--- Material shown Enclosed Below ---

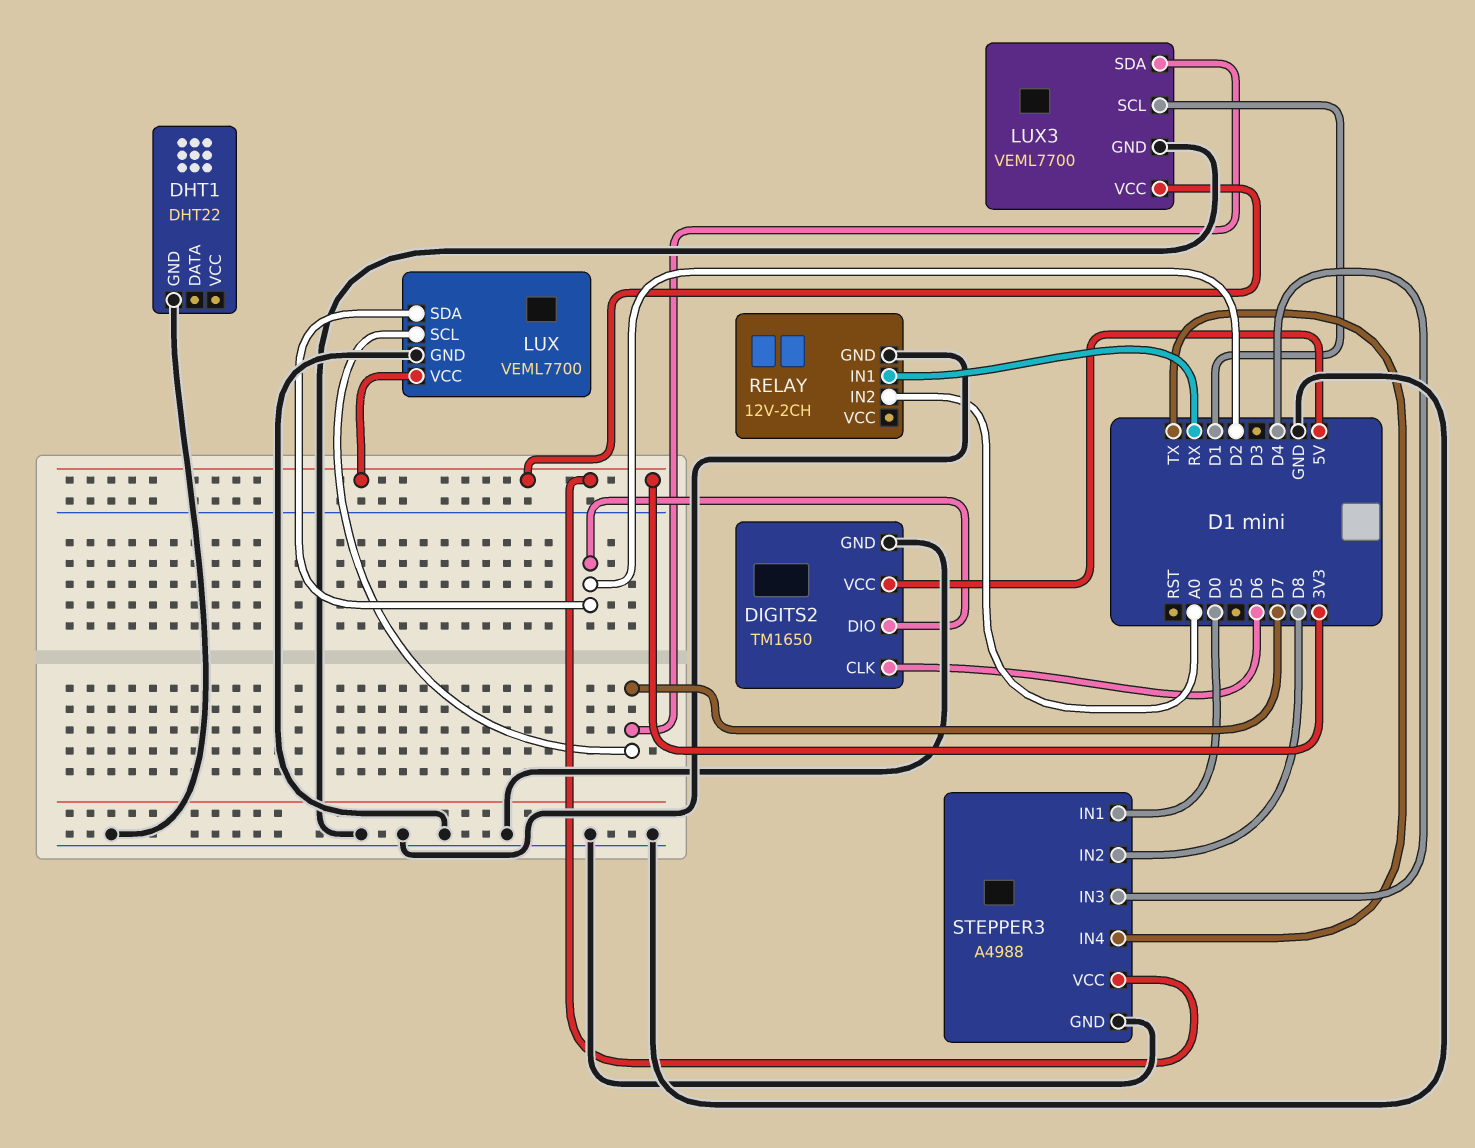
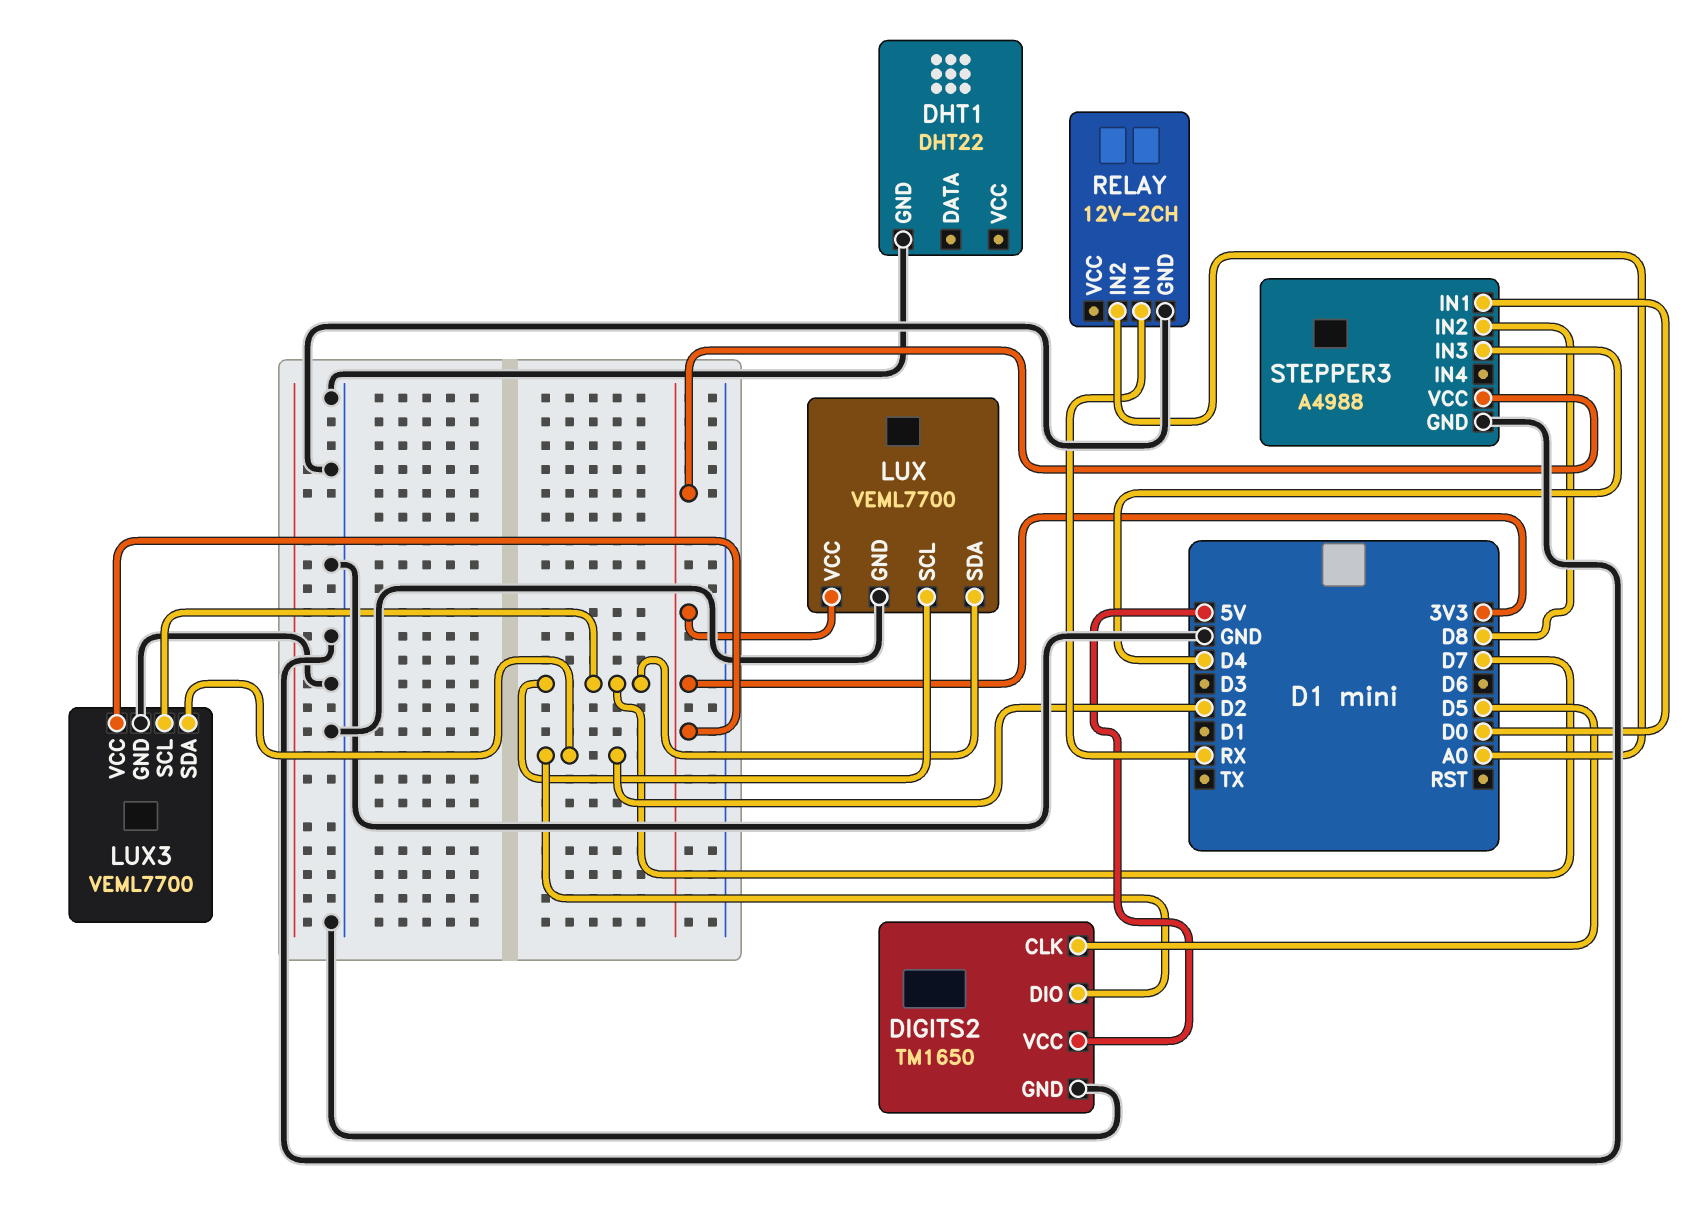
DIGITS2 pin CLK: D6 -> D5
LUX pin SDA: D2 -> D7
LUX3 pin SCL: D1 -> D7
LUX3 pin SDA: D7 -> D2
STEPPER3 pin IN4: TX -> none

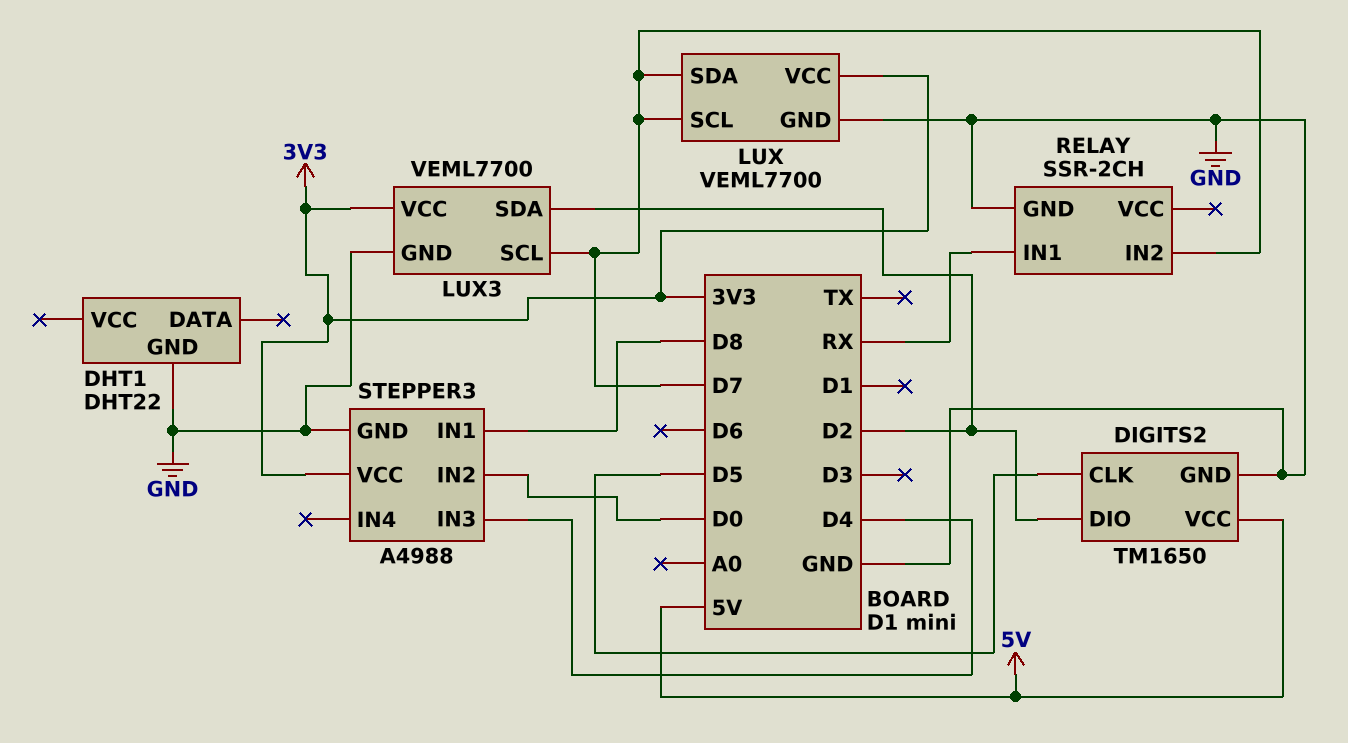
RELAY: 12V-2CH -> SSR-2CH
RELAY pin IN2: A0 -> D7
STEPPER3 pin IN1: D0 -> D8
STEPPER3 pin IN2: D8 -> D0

--- End of Enclosed Material shown ---

• Directions: Repeat exactly, please: transcribe each entry and leave out the pictures.

• Reply to the task:
DIGITS2 pin CLK: D6 -> D5
LUX pin SDA: D2 -> D7
LUX3 pin SCL: D1 -> D7
LUX3 pin SDA: D7 -> D2
STEPPER3 pin IN4: TX -> none

RELAY: 12V-2CH -> SSR-2CH
RELAY pin IN2: A0 -> D7
STEPPER3 pin IN1: D0 -> D8
STEPPER3 pin IN2: D8 -> D0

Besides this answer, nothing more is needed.